**Exercise aim**
Please output all of the entries exactly and omit any images they hold.

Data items
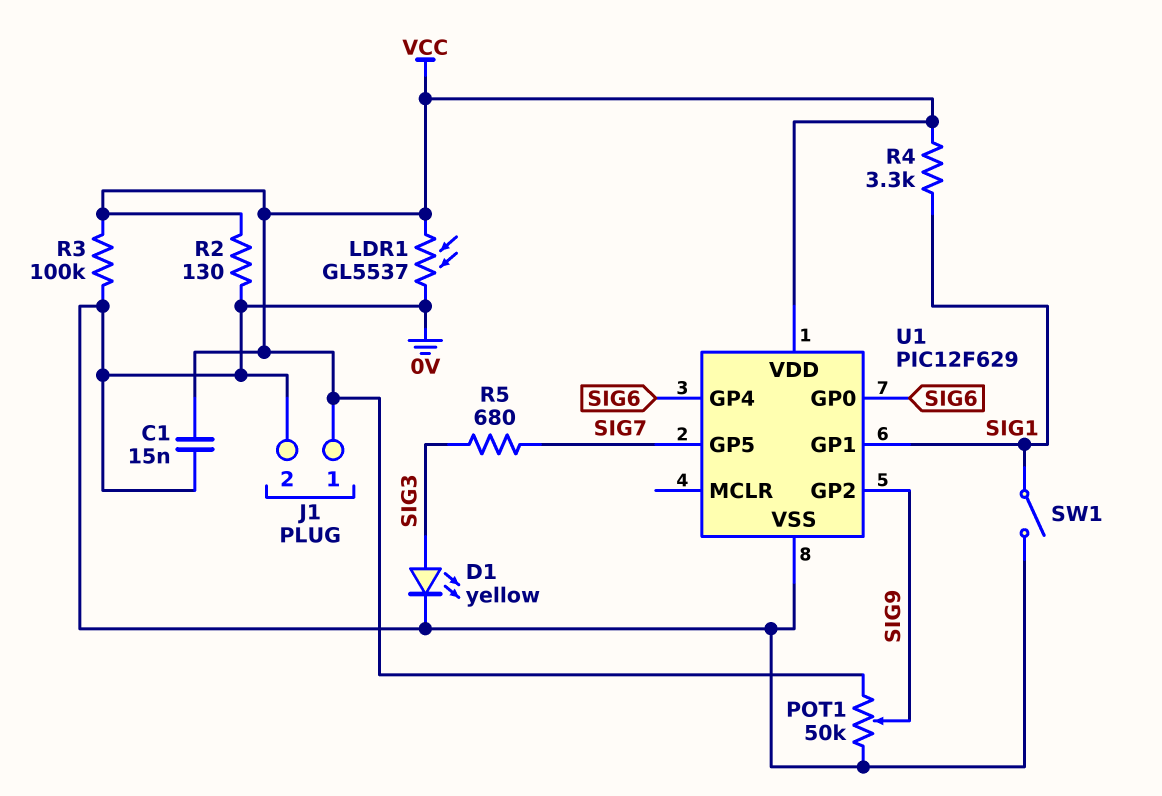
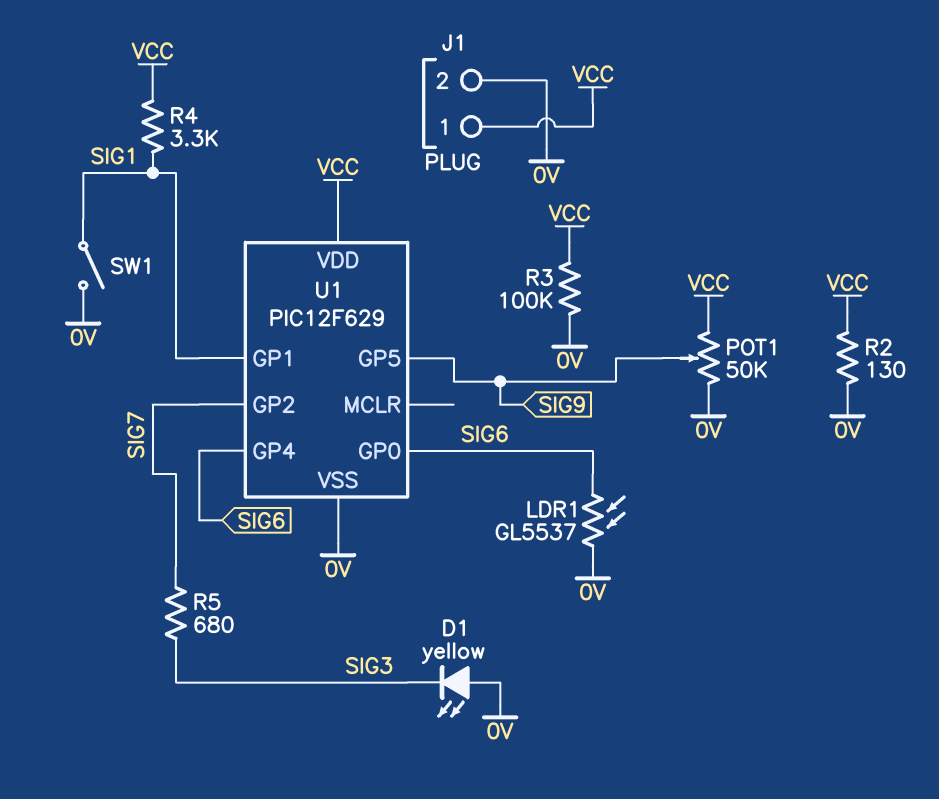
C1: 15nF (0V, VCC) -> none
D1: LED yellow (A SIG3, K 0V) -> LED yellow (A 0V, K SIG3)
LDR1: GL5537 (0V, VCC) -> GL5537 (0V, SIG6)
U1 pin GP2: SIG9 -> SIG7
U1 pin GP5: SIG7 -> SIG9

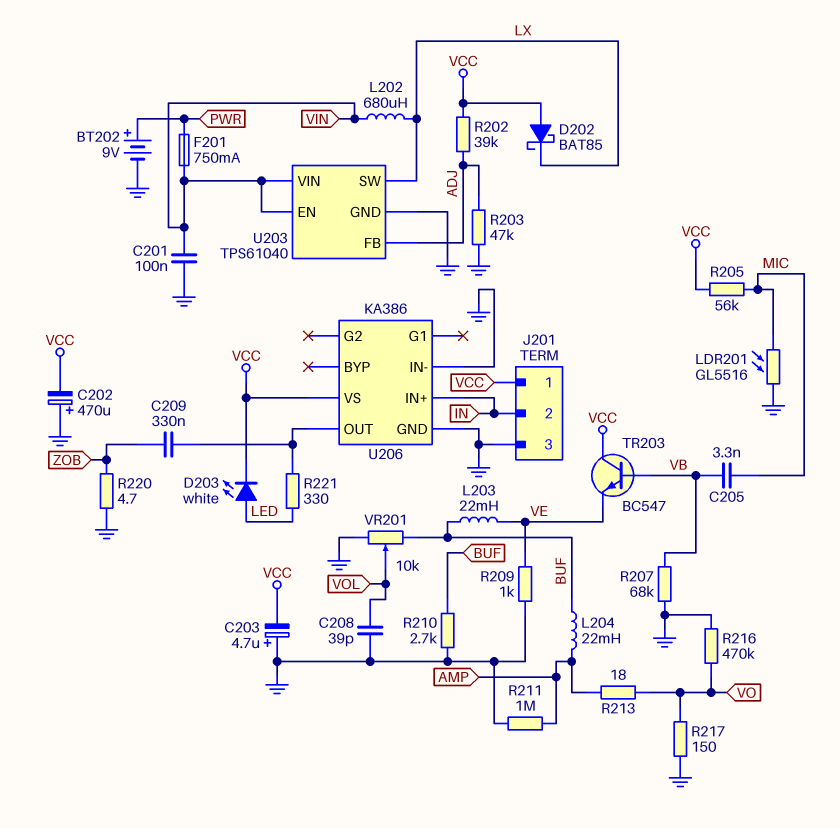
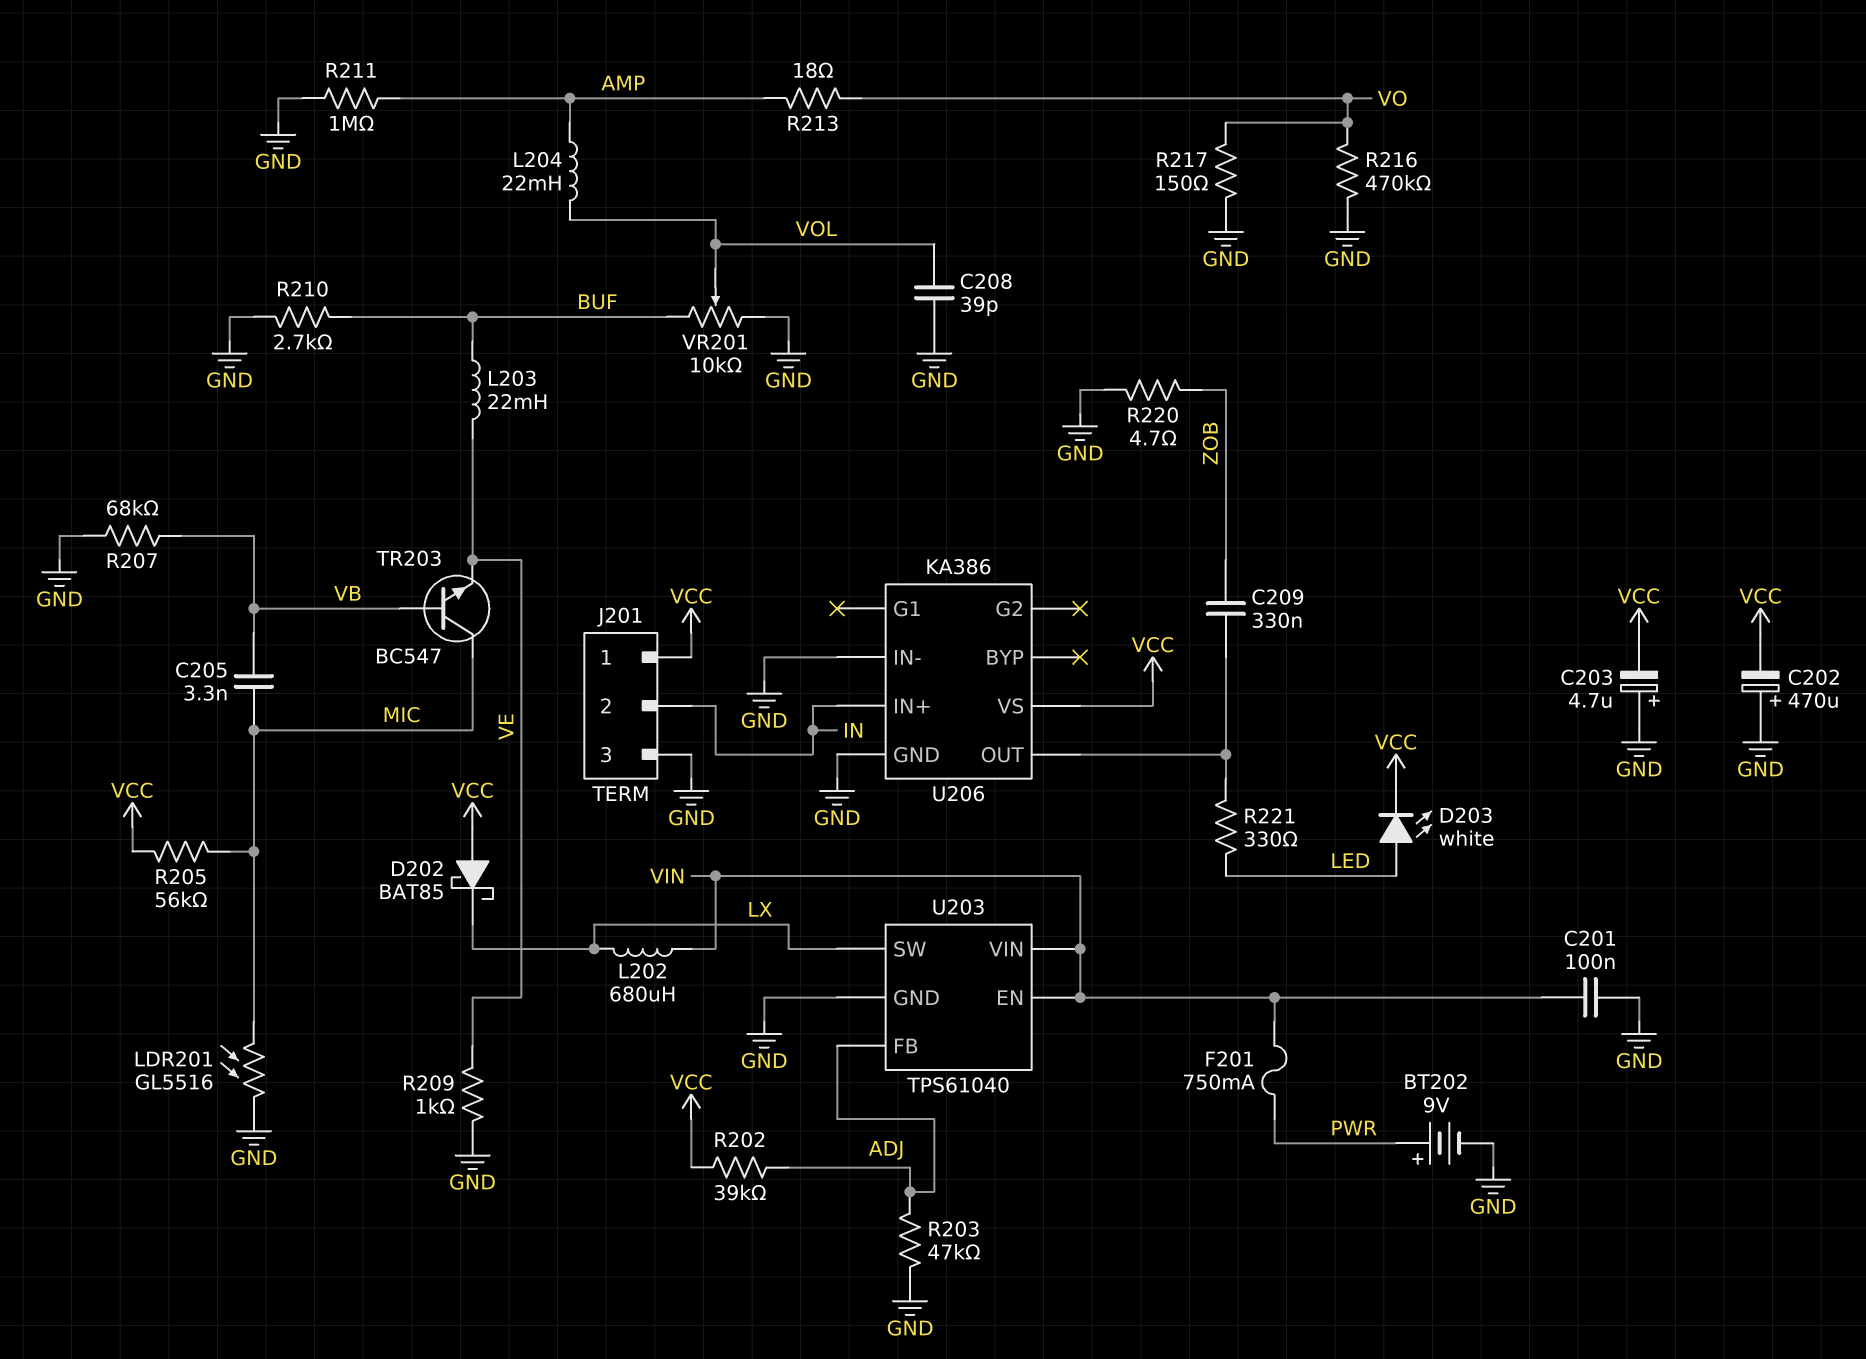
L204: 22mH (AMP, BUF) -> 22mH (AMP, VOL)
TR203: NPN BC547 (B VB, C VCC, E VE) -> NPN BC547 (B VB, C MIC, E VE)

**Answer to this task**
C1: 15nF (0V, VCC) -> none
D1: LED yellow (A SIG3, K 0V) -> LED yellow (A 0V, K SIG3)
LDR1: GL5537 (0V, VCC) -> GL5537 (0V, SIG6)
U1 pin GP2: SIG9 -> SIG7
U1 pin GP5: SIG7 -> SIG9

L204: 22mH (AMP, BUF) -> 22mH (AMP, VOL)
TR203: NPN BC547 (B VB, C VCC, E VE) -> NPN BC547 (B VB, C MIC, E VE)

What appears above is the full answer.